**DIRECTIONS**
Where a line of the material contains the string "casquette", copy that line.

**DATASET RECORDS**
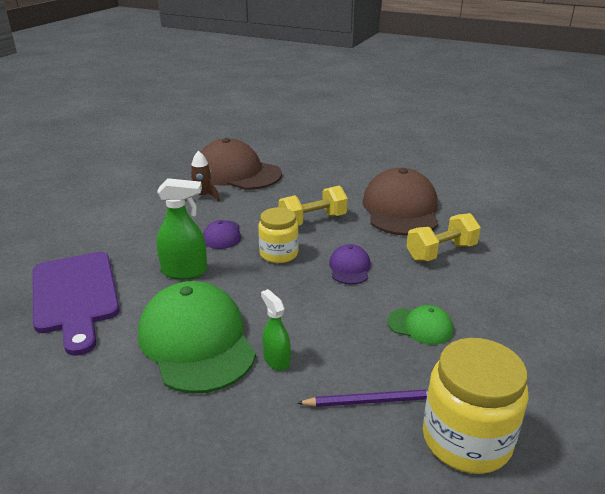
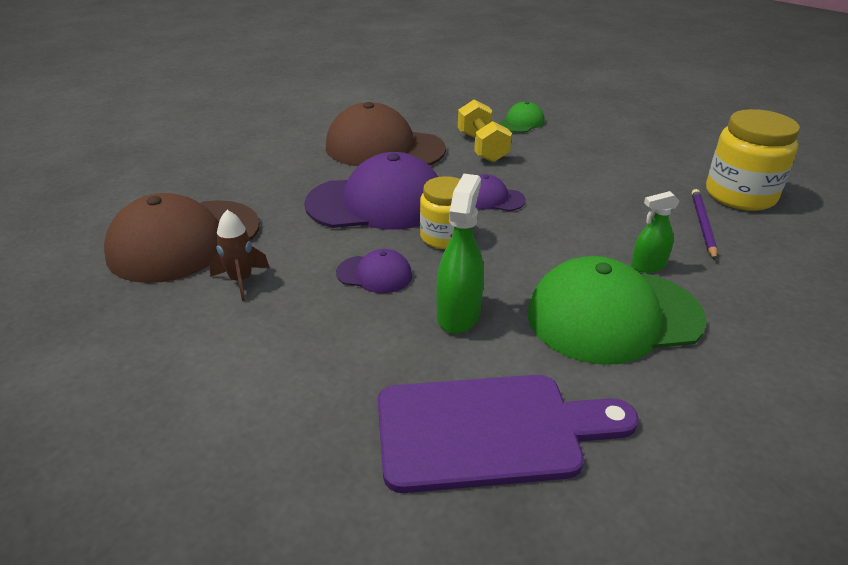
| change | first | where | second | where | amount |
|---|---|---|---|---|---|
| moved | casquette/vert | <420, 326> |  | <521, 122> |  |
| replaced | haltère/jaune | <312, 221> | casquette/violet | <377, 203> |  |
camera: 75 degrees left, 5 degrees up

**RESPONSE**
| moved | casquette/vert | <420, 326> |  | <521, 122> |  |
| replaced | haltère/jaune | <312, 221> | casquette/violet | <377, 203> |  |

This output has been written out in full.